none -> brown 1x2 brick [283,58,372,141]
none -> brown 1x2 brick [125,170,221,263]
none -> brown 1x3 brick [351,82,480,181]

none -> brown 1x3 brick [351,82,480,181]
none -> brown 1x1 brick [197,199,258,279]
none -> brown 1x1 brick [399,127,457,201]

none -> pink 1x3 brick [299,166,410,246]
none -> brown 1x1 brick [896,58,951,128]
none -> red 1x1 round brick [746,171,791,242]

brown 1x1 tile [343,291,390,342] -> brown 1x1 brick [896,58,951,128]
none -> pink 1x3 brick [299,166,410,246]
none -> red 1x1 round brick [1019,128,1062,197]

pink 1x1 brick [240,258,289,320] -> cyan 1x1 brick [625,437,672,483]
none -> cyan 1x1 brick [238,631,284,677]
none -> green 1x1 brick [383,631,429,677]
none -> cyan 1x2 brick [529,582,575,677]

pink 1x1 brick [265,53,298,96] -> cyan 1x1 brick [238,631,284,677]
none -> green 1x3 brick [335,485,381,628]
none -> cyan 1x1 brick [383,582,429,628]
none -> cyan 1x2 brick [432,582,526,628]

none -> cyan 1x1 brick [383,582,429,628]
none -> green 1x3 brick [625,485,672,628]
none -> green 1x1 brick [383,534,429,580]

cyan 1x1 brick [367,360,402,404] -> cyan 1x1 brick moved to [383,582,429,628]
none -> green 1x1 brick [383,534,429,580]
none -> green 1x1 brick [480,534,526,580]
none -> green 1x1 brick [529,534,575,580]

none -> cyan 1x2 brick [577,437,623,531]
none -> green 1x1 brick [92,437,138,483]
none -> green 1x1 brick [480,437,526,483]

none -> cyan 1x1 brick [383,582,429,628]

──────

▸ WHAT YOU NEED TO DO: Copy whichever lines in the listing above contain the word "round".

▸ ANSWER TO THE EXERCISE:
none -> red 1x1 round brick [746,171,791,242]
none -> red 1x1 round brick [1019,128,1062,197]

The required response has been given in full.